• Activity: Reproduce the full listing as it stands. Images do not belong in the copy.

• Data provided:
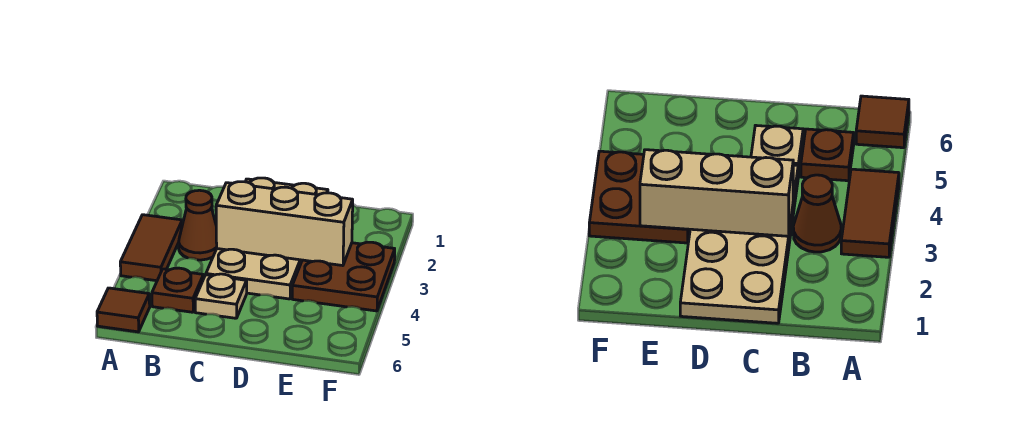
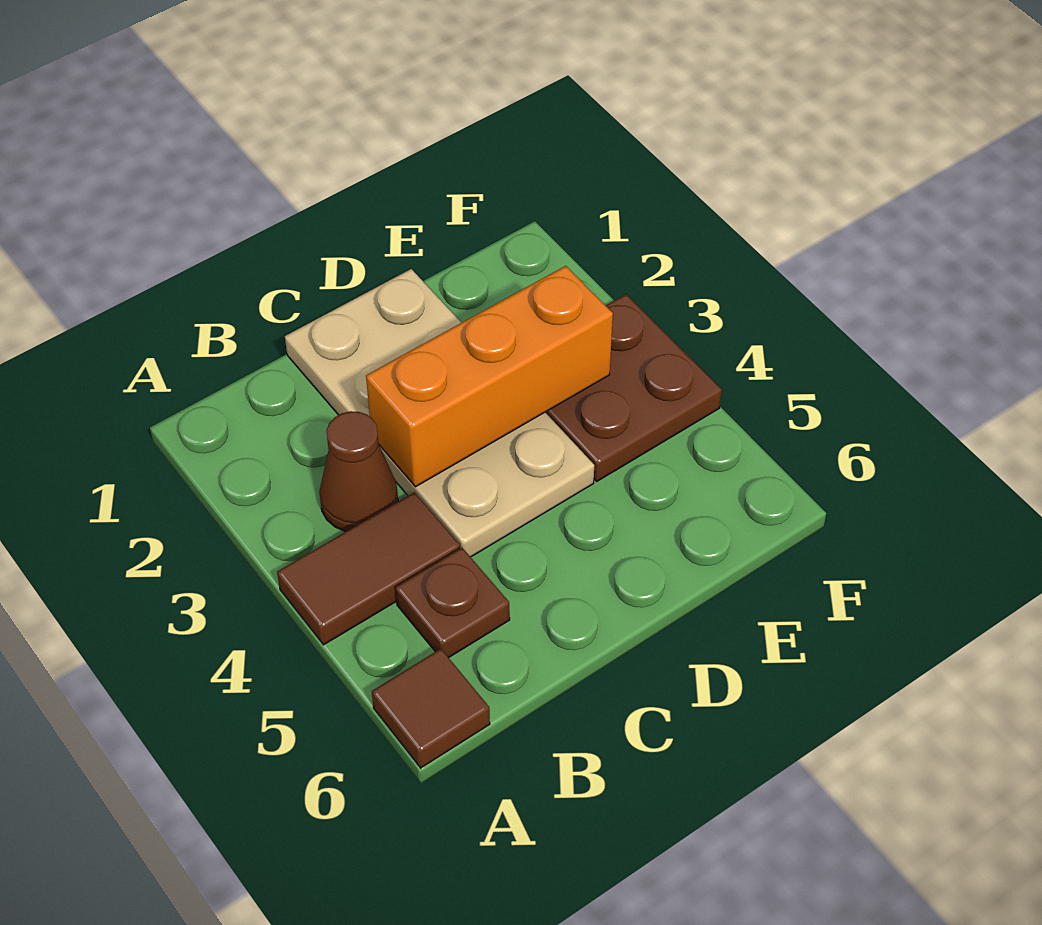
brown tile A3:A4 level 1 -> brown tile A4:B4 level 1
tan brick C3:E3 level 2 -> orange brick C3:E3 level 2
tan plate C5 level 1 -> none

• Problem solution:
brown tile A3:A4 level 1 -> brown tile A4:B4 level 1
tan brick C3:E3 level 2 -> orange brick C3:E3 level 2
tan plate C5 level 1 -> none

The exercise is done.